--- What this task involves ---
Given the material below, output exactly the lines from the line with "black diamond: moved 2 px right, 2 px up" to the line with "brown square: moved 25 px up", both ends included, and no other lines.

--- Extracted information ---

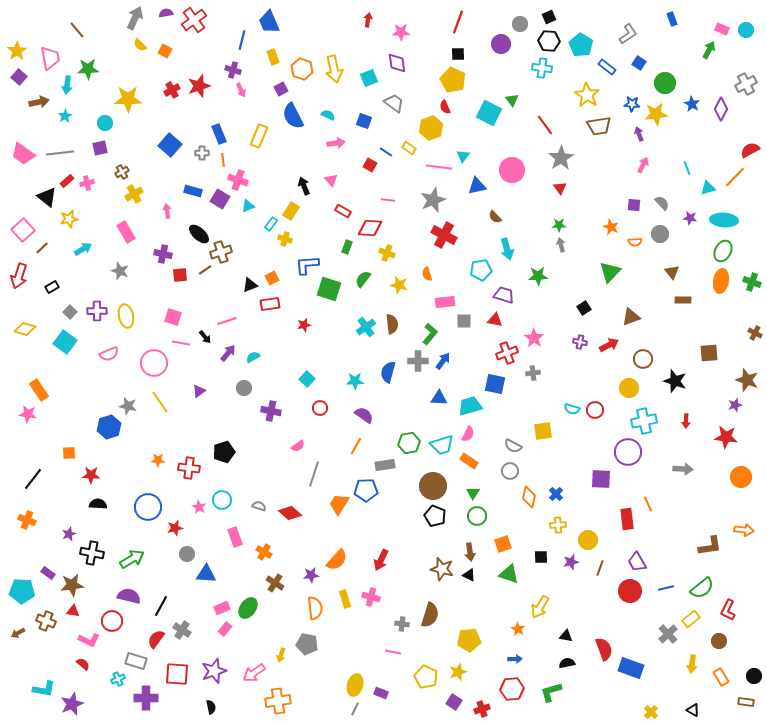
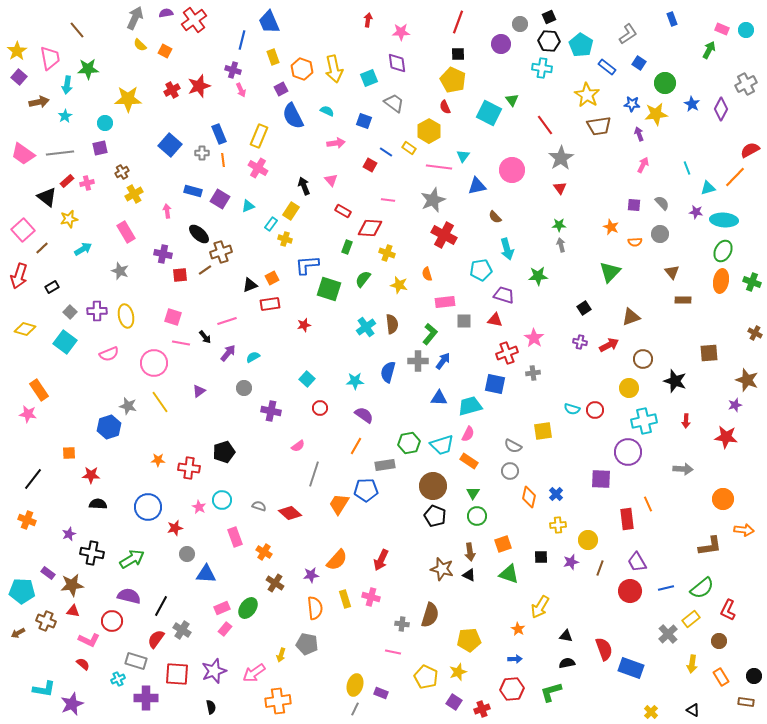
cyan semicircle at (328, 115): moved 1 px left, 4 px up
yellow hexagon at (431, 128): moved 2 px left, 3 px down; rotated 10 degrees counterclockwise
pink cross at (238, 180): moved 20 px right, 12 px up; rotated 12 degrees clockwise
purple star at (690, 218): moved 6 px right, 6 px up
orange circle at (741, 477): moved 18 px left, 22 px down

==

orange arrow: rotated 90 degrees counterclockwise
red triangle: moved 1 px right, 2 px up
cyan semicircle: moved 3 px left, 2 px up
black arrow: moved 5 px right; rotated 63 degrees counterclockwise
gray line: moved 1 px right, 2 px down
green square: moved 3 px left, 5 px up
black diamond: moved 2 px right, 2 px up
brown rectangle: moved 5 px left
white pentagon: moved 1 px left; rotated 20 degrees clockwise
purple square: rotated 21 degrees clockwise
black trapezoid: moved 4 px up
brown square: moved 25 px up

--- Result of this exercise ---
black diamond: moved 2 px right, 2 px up
brown rectangle: moved 5 px left
white pentagon: moved 1 px left; rotated 20 degrees clockwise
purple square: rotated 21 degrees clockwise
black trapezoid: moved 4 px up
brown square: moved 25 px up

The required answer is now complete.